Transcribe the data that follows. Match it character for character.

INPUT FOR THIS TASK =
···

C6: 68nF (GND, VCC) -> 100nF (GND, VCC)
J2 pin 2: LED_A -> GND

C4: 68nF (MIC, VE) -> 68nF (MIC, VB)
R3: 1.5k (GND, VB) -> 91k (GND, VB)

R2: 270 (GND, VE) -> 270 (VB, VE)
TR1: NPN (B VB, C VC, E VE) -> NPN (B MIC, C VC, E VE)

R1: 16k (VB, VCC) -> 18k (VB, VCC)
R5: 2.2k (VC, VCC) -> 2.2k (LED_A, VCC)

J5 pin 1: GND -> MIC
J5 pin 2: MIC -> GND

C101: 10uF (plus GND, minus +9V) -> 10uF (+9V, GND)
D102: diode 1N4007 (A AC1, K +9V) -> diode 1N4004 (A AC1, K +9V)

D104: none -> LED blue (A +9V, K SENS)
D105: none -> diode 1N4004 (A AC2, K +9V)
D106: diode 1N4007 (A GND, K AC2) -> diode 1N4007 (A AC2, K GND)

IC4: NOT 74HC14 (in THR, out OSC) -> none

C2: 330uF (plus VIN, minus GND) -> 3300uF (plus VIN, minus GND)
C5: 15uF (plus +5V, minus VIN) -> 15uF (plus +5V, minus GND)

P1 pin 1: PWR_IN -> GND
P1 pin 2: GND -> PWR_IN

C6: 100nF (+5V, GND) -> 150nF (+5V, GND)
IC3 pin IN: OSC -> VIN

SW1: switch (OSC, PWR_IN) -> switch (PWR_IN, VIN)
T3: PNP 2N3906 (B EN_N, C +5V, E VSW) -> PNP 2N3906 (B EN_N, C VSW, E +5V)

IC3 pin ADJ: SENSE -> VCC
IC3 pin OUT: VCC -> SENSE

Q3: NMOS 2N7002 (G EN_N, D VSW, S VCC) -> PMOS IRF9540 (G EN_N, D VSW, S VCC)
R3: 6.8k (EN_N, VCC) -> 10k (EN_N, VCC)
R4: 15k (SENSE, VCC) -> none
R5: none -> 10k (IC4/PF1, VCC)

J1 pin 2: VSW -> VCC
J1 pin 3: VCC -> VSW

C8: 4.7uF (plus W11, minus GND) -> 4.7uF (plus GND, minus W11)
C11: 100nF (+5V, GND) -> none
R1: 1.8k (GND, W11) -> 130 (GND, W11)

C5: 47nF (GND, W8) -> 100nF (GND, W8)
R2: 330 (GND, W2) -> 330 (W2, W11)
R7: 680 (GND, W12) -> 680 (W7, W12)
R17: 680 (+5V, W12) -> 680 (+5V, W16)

···

SOLUTION FOR THIS PROBLEM =
C6: 68nF (GND, VCC) -> 100nF (GND, VCC)
J2 pin 2: LED_A -> GND

C4: 68nF (MIC, VE) -> 68nF (MIC, VB)
R3: 1.5k (GND, VB) -> 91k (GND, VB)

R2: 270 (GND, VE) -> 270 (VB, VE)
TR1: NPN (B VB, C VC, E VE) -> NPN (B MIC, C VC, E VE)

R1: 16k (VB, VCC) -> 18k (VB, VCC)
R5: 2.2k (VC, VCC) -> 2.2k (LED_A, VCC)

J5 pin 1: GND -> MIC
J5 pin 2: MIC -> GND

C101: 10uF (plus GND, minus +9V) -> 10uF (+9V, GND)
D102: diode 1N4007 (A AC1, K +9V) -> diode 1N4004 (A AC1, K +9V)

D104: none -> LED blue (A +9V, K SENS)
D105: none -> diode 1N4004 (A AC2, K +9V)
D106: diode 1N4007 (A GND, K AC2) -> diode 1N4007 (A AC2, K GND)

IC4: NOT 74HC14 (in THR, out OSC) -> none

C2: 330uF (plus VIN, minus GND) -> 3300uF (plus VIN, minus GND)
C5: 15uF (plus +5V, minus VIN) -> 15uF (plus +5V, minus GND)

P1 pin 1: PWR_IN -> GND
P1 pin 2: GND -> PWR_IN

C6: 100nF (+5V, GND) -> 150nF (+5V, GND)
IC3 pin IN: OSC -> VIN

SW1: switch (OSC, PWR_IN) -> switch (PWR_IN, VIN)
T3: PNP 2N3906 (B EN_N, C +5V, E VSW) -> PNP 2N3906 (B EN_N, C VSW, E +5V)

IC3 pin ADJ: SENSE -> VCC
IC3 pin OUT: VCC -> SENSE

Q3: NMOS 2N7002 (G EN_N, D VSW, S VCC) -> PMOS IRF9540 (G EN_N, D VSW, S VCC)
R3: 6.8k (EN_N, VCC) -> 10k (EN_N, VCC)
R4: 15k (SENSE, VCC) -> none
R5: none -> 10k (IC4/PF1, VCC)

J1 pin 2: VSW -> VCC
J1 pin 3: VCC -> VSW

C8: 4.7uF (plus W11, minus GND) -> 4.7uF (plus GND, minus W11)
C11: 100nF (+5V, GND) -> none
R1: 1.8k (GND, W11) -> 130 (GND, W11)

C5: 47nF (GND, W8) -> 100nF (GND, W8)
R2: 330 (GND, W2) -> 330 (W2, W11)
R7: 680 (GND, W12) -> 680 (W7, W12)
R17: 680 (+5V, W12) -> 680 (+5V, W16)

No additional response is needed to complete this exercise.